**Task directions:** Look through the records and copy every line in which "rose" appears.

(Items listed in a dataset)
########
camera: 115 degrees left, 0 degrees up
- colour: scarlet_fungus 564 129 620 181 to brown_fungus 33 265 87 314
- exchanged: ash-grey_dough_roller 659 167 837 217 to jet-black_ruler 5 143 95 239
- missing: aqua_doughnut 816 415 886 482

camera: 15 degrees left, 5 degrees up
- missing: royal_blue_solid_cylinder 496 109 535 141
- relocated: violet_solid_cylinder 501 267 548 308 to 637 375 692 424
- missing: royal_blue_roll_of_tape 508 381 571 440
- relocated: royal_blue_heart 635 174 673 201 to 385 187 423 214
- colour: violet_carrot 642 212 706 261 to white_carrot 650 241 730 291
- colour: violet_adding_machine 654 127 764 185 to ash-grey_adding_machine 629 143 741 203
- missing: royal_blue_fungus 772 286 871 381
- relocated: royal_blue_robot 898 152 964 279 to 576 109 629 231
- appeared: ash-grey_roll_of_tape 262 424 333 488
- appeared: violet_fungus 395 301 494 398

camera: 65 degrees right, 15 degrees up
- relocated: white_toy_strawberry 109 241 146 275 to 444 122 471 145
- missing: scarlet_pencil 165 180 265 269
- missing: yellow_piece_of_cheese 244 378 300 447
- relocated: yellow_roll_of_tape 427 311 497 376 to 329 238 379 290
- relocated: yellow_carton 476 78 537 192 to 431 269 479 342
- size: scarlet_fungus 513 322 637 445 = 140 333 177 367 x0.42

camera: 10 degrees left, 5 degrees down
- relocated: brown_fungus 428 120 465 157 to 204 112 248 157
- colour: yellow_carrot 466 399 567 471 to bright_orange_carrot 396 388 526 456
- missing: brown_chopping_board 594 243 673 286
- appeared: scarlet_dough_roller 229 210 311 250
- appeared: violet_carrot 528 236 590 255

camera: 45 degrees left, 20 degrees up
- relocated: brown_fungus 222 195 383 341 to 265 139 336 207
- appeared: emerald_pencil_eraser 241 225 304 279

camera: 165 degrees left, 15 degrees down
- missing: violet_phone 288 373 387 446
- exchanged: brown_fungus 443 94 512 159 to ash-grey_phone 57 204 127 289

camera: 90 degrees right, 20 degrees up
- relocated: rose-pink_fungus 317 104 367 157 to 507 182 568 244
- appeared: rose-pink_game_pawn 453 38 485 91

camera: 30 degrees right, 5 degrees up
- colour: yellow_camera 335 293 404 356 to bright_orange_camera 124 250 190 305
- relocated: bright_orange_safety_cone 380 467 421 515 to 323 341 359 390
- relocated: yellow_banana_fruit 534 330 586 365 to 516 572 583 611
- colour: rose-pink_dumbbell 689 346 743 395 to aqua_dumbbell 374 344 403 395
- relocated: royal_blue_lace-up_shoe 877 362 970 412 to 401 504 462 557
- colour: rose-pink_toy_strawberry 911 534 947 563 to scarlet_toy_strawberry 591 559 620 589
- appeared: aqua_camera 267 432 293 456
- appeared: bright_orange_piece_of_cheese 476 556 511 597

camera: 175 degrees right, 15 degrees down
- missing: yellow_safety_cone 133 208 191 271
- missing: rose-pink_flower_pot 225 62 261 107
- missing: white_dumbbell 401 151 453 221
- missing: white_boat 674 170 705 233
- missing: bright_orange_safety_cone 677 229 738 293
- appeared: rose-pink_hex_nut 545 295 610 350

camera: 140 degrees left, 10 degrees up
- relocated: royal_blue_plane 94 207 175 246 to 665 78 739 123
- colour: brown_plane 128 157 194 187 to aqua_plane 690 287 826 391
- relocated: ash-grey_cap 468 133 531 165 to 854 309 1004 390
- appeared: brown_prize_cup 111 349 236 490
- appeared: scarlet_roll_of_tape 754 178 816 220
########
**Solution:**
- relocated: rose-pink_fungus 317 104 367 157 to 507 182 568 244
- appeared: rose-pink_game_pawn 453 38 485 91
- colour: rose-pink_dumbbell 689 346 743 395 to aqua_dumbbell 374 344 403 395
- colour: rose-pink_toy_strawberry 911 534 947 563 to scarlet_toy_strawberry 591 559 620 589
- missing: rose-pink_flower_pot 225 62 261 107
- appeared: rose-pink_hex_nut 545 295 610 350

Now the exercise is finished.